Dataset entries:
━━━━━━━━━━

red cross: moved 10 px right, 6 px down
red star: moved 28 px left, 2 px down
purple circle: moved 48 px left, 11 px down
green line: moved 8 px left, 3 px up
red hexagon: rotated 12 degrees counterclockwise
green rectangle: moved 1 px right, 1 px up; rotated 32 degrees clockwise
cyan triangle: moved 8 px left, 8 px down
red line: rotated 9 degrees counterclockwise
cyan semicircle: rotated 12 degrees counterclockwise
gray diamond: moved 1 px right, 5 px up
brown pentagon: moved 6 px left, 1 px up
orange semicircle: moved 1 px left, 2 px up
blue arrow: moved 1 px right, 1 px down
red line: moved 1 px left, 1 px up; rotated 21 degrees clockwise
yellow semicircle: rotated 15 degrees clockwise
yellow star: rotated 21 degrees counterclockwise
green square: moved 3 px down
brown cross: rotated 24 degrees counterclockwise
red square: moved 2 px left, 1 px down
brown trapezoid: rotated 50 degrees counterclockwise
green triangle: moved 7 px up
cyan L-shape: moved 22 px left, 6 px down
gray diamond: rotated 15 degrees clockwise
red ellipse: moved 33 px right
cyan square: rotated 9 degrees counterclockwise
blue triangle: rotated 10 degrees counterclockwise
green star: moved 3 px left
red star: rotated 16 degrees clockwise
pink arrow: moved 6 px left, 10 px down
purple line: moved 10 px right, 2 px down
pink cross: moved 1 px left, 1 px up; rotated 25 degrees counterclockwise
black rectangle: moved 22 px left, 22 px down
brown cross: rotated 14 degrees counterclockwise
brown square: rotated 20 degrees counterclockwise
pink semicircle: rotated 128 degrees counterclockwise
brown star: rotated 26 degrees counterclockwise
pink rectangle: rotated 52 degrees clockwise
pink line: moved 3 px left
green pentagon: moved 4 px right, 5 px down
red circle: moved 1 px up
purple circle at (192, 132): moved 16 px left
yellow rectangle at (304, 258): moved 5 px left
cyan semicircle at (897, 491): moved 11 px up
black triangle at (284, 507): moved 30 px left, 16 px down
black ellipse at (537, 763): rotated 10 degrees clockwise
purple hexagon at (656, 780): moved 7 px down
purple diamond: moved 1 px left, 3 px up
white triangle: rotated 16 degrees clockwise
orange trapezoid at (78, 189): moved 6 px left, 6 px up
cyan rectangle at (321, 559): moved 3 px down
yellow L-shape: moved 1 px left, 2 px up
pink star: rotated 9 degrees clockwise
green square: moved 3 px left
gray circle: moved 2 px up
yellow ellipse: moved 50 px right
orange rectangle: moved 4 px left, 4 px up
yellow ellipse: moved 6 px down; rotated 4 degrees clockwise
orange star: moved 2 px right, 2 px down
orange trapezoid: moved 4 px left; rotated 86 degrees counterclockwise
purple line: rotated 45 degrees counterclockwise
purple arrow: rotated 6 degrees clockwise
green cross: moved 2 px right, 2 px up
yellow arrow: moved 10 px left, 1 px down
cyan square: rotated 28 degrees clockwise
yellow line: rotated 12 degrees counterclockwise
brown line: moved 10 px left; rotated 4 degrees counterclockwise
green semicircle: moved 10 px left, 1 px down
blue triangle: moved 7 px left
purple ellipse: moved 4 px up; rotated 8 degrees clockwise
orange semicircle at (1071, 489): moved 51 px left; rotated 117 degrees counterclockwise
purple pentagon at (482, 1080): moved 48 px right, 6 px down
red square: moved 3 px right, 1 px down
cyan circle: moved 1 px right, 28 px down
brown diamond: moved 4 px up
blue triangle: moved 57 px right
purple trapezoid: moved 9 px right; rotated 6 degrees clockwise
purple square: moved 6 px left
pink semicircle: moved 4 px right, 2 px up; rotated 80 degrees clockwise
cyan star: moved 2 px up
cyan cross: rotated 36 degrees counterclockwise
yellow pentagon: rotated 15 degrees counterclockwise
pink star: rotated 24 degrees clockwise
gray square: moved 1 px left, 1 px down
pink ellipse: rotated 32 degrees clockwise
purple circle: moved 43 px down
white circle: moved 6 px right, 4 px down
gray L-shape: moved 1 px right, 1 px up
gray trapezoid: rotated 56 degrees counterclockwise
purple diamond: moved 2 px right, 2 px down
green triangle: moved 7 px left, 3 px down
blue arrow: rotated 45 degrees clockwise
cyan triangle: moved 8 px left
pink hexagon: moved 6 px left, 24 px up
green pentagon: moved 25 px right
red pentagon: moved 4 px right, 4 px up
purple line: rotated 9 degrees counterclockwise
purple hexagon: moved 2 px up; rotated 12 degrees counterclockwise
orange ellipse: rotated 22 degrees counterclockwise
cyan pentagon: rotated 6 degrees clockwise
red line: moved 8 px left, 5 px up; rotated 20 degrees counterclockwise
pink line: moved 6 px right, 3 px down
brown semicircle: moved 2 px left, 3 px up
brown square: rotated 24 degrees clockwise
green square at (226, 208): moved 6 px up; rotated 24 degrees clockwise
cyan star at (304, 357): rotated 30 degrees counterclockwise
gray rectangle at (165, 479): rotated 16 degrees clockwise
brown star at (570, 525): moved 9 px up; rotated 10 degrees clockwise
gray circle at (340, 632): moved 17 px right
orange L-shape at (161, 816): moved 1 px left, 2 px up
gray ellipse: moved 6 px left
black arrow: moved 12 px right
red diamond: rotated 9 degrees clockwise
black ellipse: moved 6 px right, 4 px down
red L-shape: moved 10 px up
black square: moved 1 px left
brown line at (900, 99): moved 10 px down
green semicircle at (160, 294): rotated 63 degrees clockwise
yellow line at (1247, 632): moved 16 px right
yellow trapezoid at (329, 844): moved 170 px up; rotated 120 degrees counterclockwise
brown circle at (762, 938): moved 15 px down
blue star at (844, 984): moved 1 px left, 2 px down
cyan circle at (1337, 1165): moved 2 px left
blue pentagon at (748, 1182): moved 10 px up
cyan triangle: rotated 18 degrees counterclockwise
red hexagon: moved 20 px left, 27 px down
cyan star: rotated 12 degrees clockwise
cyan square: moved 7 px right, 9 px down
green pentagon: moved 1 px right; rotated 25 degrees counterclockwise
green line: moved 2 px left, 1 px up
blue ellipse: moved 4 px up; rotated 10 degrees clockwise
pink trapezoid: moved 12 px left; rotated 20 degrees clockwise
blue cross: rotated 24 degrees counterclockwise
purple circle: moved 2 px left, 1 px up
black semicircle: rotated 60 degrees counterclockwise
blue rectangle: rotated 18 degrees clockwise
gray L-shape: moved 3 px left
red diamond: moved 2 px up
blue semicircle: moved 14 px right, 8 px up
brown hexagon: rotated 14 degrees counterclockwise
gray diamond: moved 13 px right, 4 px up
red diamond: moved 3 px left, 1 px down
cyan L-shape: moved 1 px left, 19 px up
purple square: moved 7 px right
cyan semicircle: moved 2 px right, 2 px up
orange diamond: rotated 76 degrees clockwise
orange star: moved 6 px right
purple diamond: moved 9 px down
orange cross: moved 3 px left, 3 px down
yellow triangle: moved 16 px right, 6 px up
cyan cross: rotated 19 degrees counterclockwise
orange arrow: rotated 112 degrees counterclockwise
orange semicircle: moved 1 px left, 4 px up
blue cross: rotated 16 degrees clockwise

━━━━━━━━━━

What needs to be done. Return every item above line by line, reproducing each one without any change.

Correct answer.
red cross: moved 10 px right, 6 px down
red star: moved 28 px left, 2 px down
purple circle: moved 48 px left, 11 px down
green line: moved 8 px left, 3 px up
red hexagon: rotated 12 degrees counterclockwise
green rectangle: moved 1 px right, 1 px up; rotated 32 degrees clockwise
cyan triangle: moved 8 px left, 8 px down
red line: rotated 9 degrees counterclockwise
cyan semicircle: rotated 12 degrees counterclockwise
gray diamond: moved 1 px right, 5 px up
brown pentagon: moved 6 px left, 1 px up
orange semicircle: moved 1 px left, 2 px up
blue arrow: moved 1 px right, 1 px down
red line: moved 1 px left, 1 px up; rotated 21 degrees clockwise
yellow semicircle: rotated 15 degrees clockwise
yellow star: rotated 21 degrees counterclockwise
green square: moved 3 px down
brown cross: rotated 24 degrees counterclockwise
red square: moved 2 px left, 1 px down
brown trapezoid: rotated 50 degrees counterclockwise
green triangle: moved 7 px up
cyan L-shape: moved 22 px left, 6 px down
gray diamond: rotated 15 degrees clockwise
red ellipse: moved 33 px right
cyan square: rotated 9 degrees counterclockwise
blue triangle: rotated 10 degrees counterclockwise
green star: moved 3 px left
red star: rotated 16 degrees clockwise
pink arrow: moved 6 px left, 10 px down
purple line: moved 10 px right, 2 px down
pink cross: moved 1 px left, 1 px up; rotated 25 degrees counterclockwise
black rectangle: moved 22 px left, 22 px down
brown cross: rotated 14 degrees counterclockwise
brown square: rotated 20 degrees counterclockwise
pink semicircle: rotated 128 degrees counterclockwise
brown star: rotated 26 degrees counterclockwise
pink rectangle: rotated 52 degrees clockwise
pink line: moved 3 px left
green pentagon: moved 4 px right, 5 px down
red circle: moved 1 px up
purple circle at (192, 132): moved 16 px left
yellow rectangle at (304, 258): moved 5 px left
cyan semicircle at (897, 491): moved 11 px up
black triangle at (284, 507): moved 30 px left, 16 px down
black ellipse at (537, 763): rotated 10 degrees clockwise
purple hexagon at (656, 780): moved 7 px down
purple diamond: moved 1 px left, 3 px up
white triangle: rotated 16 degrees clockwise
orange trapezoid at (78, 189): moved 6 px left, 6 px up
cyan rectangle at (321, 559): moved 3 px down
yellow L-shape: moved 1 px left, 2 px up
pink star: rotated 9 degrees clockwise
green square: moved 3 px left
gray circle: moved 2 px up
yellow ellipse: moved 50 px right
orange rectangle: moved 4 px left, 4 px up
yellow ellipse: moved 6 px down; rotated 4 degrees clockwise
orange star: moved 2 px right, 2 px down
orange trapezoid: moved 4 px left; rotated 86 degrees counterclockwise
purple line: rotated 45 degrees counterclockwise
purple arrow: rotated 6 degrees clockwise
green cross: moved 2 px right, 2 px up
yellow arrow: moved 10 px left, 1 px down
cyan square: rotated 28 degrees clockwise
yellow line: rotated 12 degrees counterclockwise
brown line: moved 10 px left; rotated 4 degrees counterclockwise
green semicircle: moved 10 px left, 1 px down
blue triangle: moved 7 px left
purple ellipse: moved 4 px up; rotated 8 degrees clockwise
orange semicircle at (1071, 489): moved 51 px left; rotated 117 degrees counterclockwise
purple pentagon at (482, 1080): moved 48 px right, 6 px down
red square: moved 3 px right, 1 px down
cyan circle: moved 1 px right, 28 px down
brown diamond: moved 4 px up
blue triangle: moved 57 px right
purple trapezoid: moved 9 px right; rotated 6 degrees clockwise
purple square: moved 6 px left
pink semicircle: moved 4 px right, 2 px up; rotated 80 degrees clockwise
cyan star: moved 2 px up
cyan cross: rotated 36 degrees counterclockwise
yellow pentagon: rotated 15 degrees counterclockwise
pink star: rotated 24 degrees clockwise
gray square: moved 1 px left, 1 px down
pink ellipse: rotated 32 degrees clockwise
purple circle: moved 43 px down
white circle: moved 6 px right, 4 px down
gray L-shape: moved 1 px right, 1 px up
gray trapezoid: rotated 56 degrees counterclockwise
purple diamond: moved 2 px right, 2 px down
green triangle: moved 7 px left, 3 px down
blue arrow: rotated 45 degrees clockwise
cyan triangle: moved 8 px left
pink hexagon: moved 6 px left, 24 px up
green pentagon: moved 25 px right
red pentagon: moved 4 px right, 4 px up
purple line: rotated 9 degrees counterclockwise
purple hexagon: moved 2 px up; rotated 12 degrees counterclockwise
orange ellipse: rotated 22 degrees counterclockwise
cyan pentagon: rotated 6 degrees clockwise
red line: moved 8 px left, 5 px up; rotated 20 degrees counterclockwise
pink line: moved 6 px right, 3 px down
brown semicircle: moved 2 px left, 3 px up
brown square: rotated 24 degrees clockwise
green square at (226, 208): moved 6 px up; rotated 24 degrees clockwise
cyan star at (304, 357): rotated 30 degrees counterclockwise
gray rectangle at (165, 479): rotated 16 degrees clockwise
brown star at (570, 525): moved 9 px up; rotated 10 degrees clockwise
gray circle at (340, 632): moved 17 px right
orange L-shape at (161, 816): moved 1 px left, 2 px up
gray ellipse: moved 6 px left
black arrow: moved 12 px right
red diamond: rotated 9 degrees clockwise
black ellipse: moved 6 px right, 4 px down
red L-shape: moved 10 px up
black square: moved 1 px left
brown line at (900, 99): moved 10 px down
green semicircle at (160, 294): rotated 63 degrees clockwise
yellow line at (1247, 632): moved 16 px right
yellow trapezoid at (329, 844): moved 170 px up; rotated 120 degrees counterclockwise
brown circle at (762, 938): moved 15 px down
blue star at (844, 984): moved 1 px left, 2 px down
cyan circle at (1337, 1165): moved 2 px left
blue pentagon at (748, 1182): moved 10 px up
cyan triangle: rotated 18 degrees counterclockwise
red hexagon: moved 20 px left, 27 px down
cyan star: rotated 12 degrees clockwise
cyan square: moved 7 px right, 9 px down
green pentagon: moved 1 px right; rotated 25 degrees counterclockwise
green line: moved 2 px left, 1 px up
blue ellipse: moved 4 px up; rotated 10 degrees clockwise
pink trapezoid: moved 12 px left; rotated 20 degrees clockwise
blue cross: rotated 24 degrees counterclockwise
purple circle: moved 2 px left, 1 px up
black semicircle: rotated 60 degrees counterclockwise
blue rectangle: rotated 18 degrees clockwise
gray L-shape: moved 3 px left
red diamond: moved 2 px up
blue semicircle: moved 14 px right, 8 px up
brown hexagon: rotated 14 degrees counterclockwise
gray diamond: moved 13 px right, 4 px up
red diamond: moved 3 px left, 1 px down
cyan L-shape: moved 1 px left, 19 px up
purple square: moved 7 px right
cyan semicircle: moved 2 px right, 2 px up
orange diamond: rotated 76 degrees clockwise
orange star: moved 6 px right
purple diamond: moved 9 px down
orange cross: moved 3 px left, 3 px down
yellow triangle: moved 16 px right, 6 px up
cyan cross: rotated 19 degrees counterclockwise
orange arrow: rotated 112 degrees counterclockwise
orange semicircle: moved 1 px left, 4 px up
blue cross: rotated 16 degrees clockwise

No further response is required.